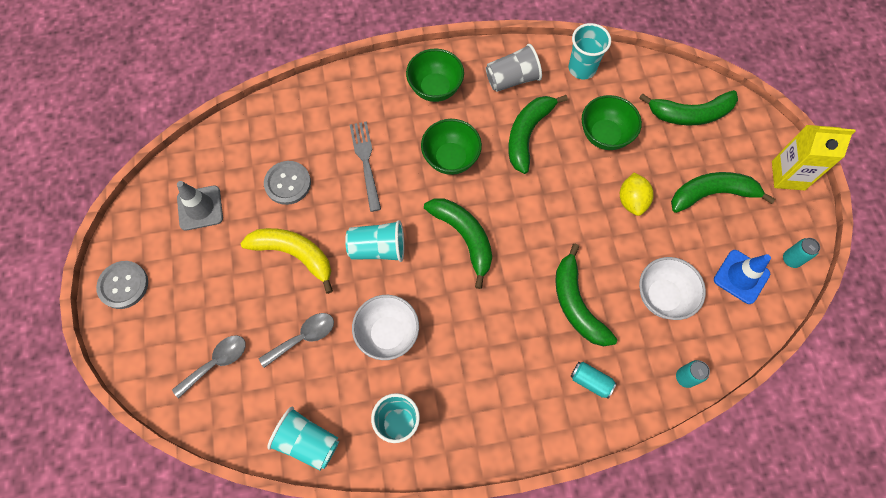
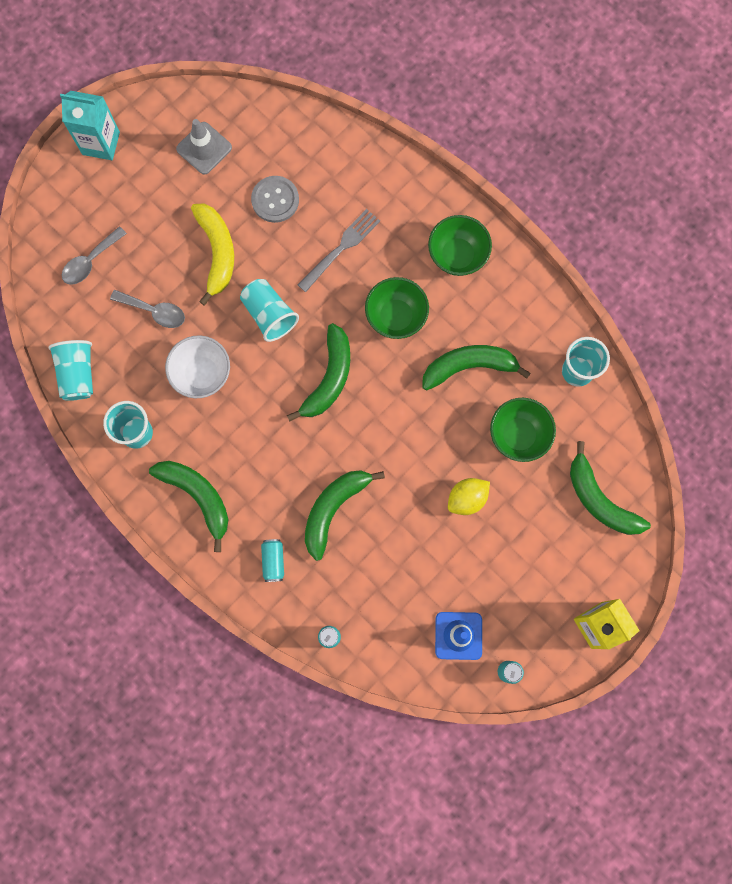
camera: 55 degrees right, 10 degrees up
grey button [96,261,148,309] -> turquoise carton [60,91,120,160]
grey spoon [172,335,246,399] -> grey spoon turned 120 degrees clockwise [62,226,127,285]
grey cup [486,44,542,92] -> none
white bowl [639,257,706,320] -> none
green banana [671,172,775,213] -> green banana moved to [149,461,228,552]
______________________________
- Required action
Reproduce every line in the records above that contains the word "none".

- Answer to the problem
grey cup [486,44,542,92] -> none
white bowl [639,257,706,320] -> none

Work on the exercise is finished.